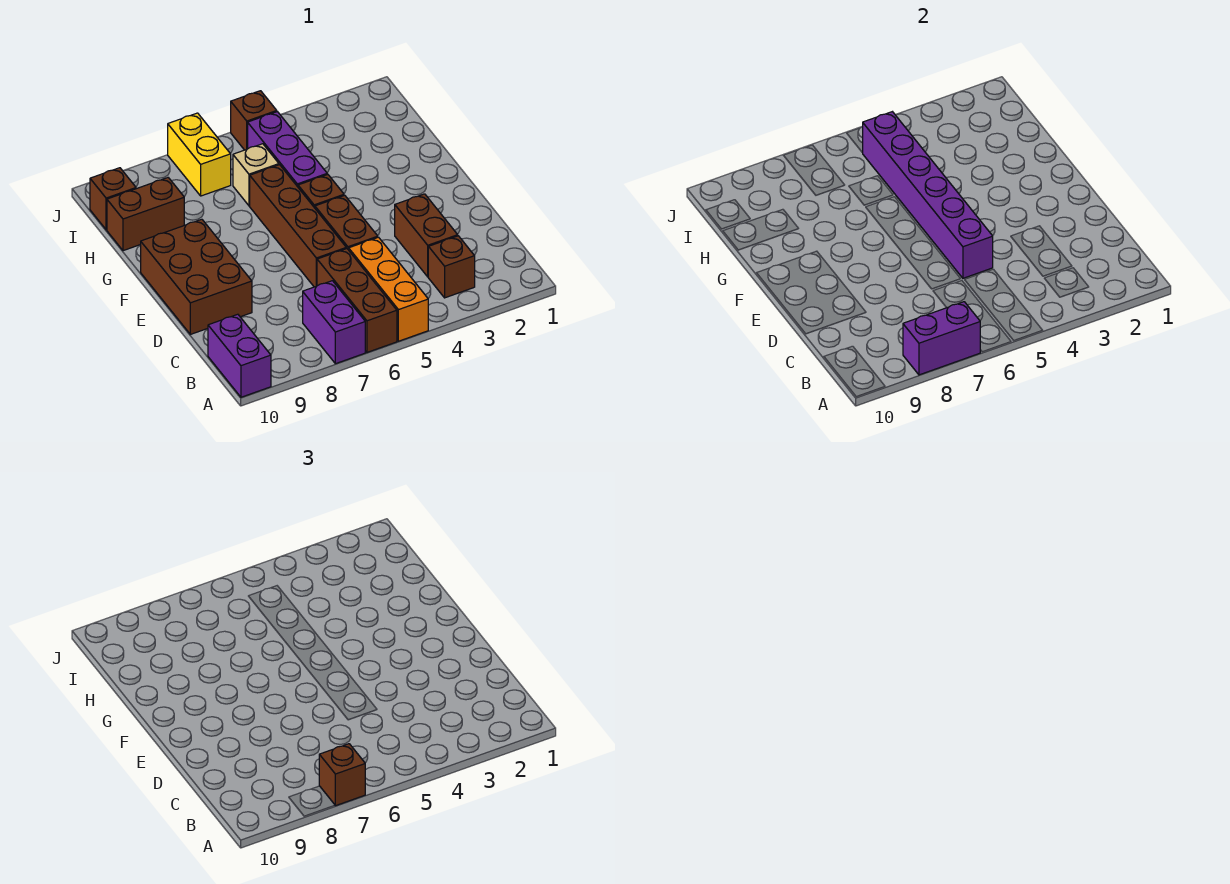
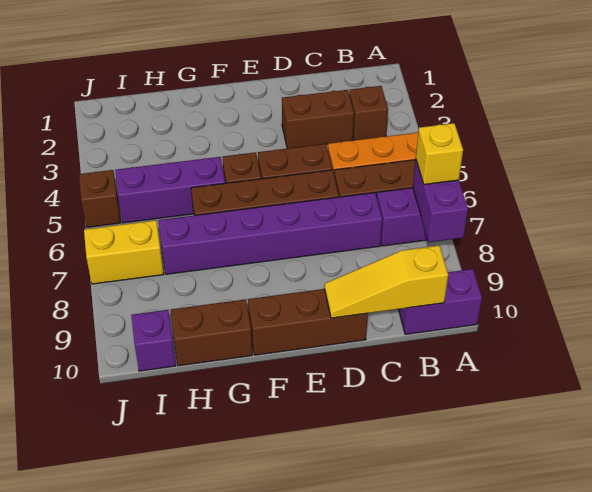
brown brick A7 level 3 -> yellow brick A7 level 3
none -> yellow slope B10:D10 level 2 top B
purple brick D5:I5 level 2 -> purple brick C7:H7 level 1
brown brick D9:F10 level 1 -> brown brick D10:F10 level 1
tan brick H6 level 1 -> none
brown brick H9:H10 level 1 -> brown brick G10:H10 level 1
brown brick I10 level 1 -> purple brick I10 level 1

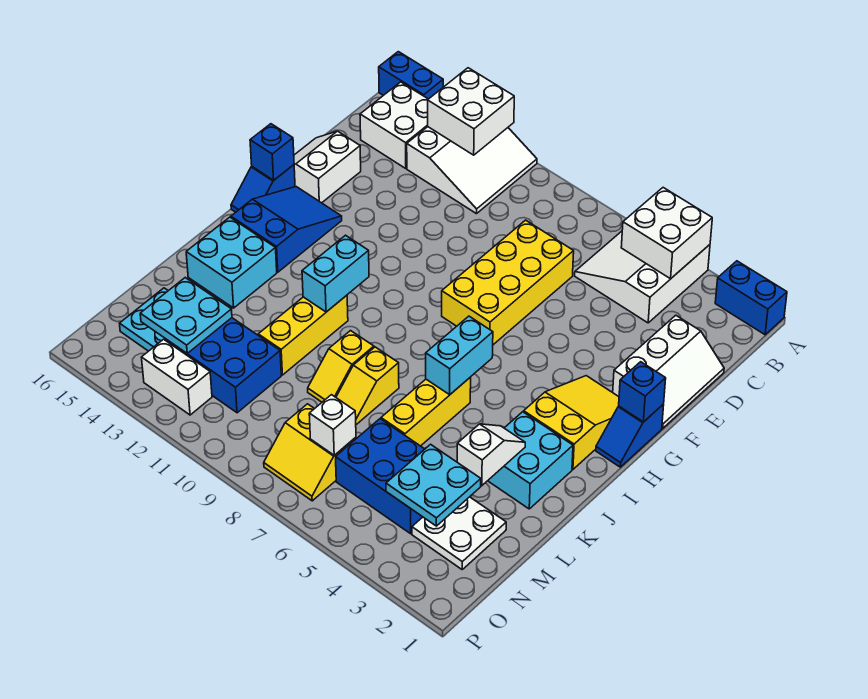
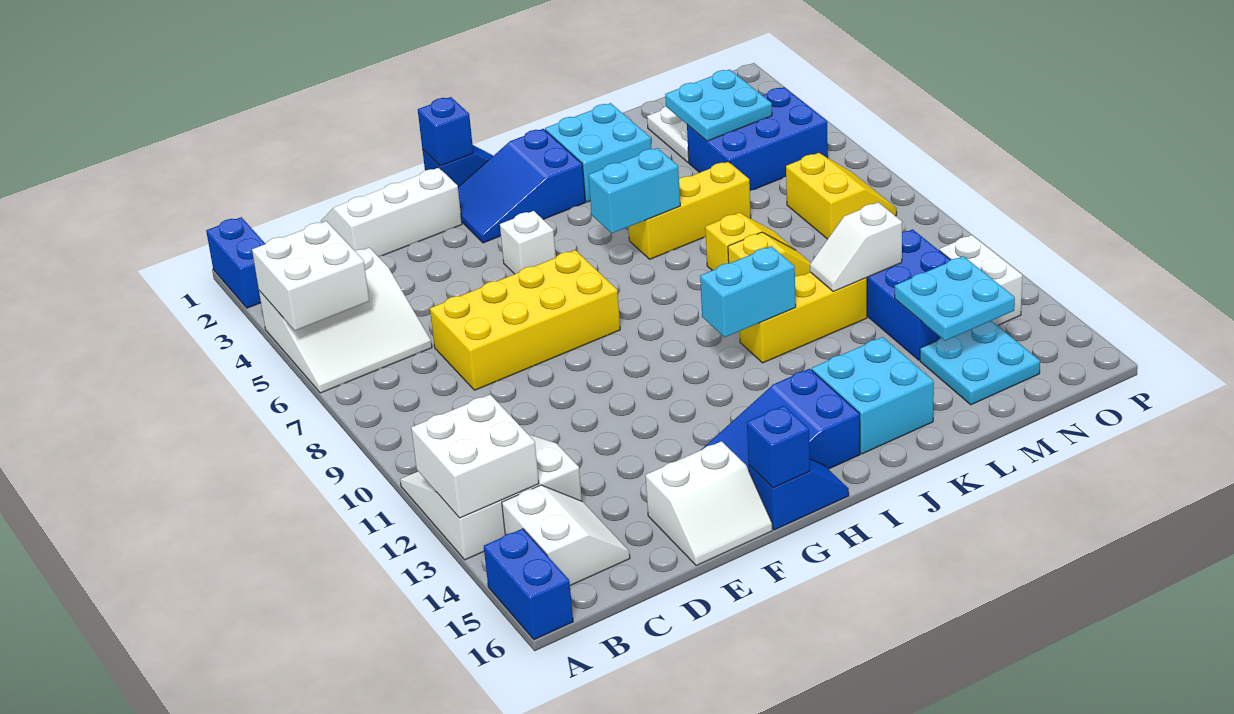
white brick B14:C15 level 1 -> white slope B14:C15 level 1 top B
yellow slope G2:I3 level 1 top I -> blue slope G2:I3 level 1 top I
white slope K3:L3 level 2 top L -> white slope L11:M11 level 2 top M
blue brick M4:N6 level 1 -> blue brick M4:O5 level 1
white brick N7 level 2 -> white brick G5 level 1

:: Directions ::
When you copy the lines above, drop the pictures and keep everything else exact.

:: Exercise output ::
brown brick A7 level 3 -> yellow brick A7 level 3
none -> yellow slope B10:D10 level 2 top B
purple brick D5:I5 level 2 -> purple brick C7:H7 level 1
brown brick D9:F10 level 1 -> brown brick D10:F10 level 1
tan brick H6 level 1 -> none
brown brick H9:H10 level 1 -> brown brick G10:H10 level 1
brown brick I10 level 1 -> purple brick I10 level 1

white brick B14:C15 level 1 -> white slope B14:C15 level 1 top B
yellow slope G2:I3 level 1 top I -> blue slope G2:I3 level 1 top I
white slope K3:L3 level 2 top L -> white slope L11:M11 level 2 top M
blue brick M4:N6 level 1 -> blue brick M4:O5 level 1
white brick N7 level 2 -> white brick G5 level 1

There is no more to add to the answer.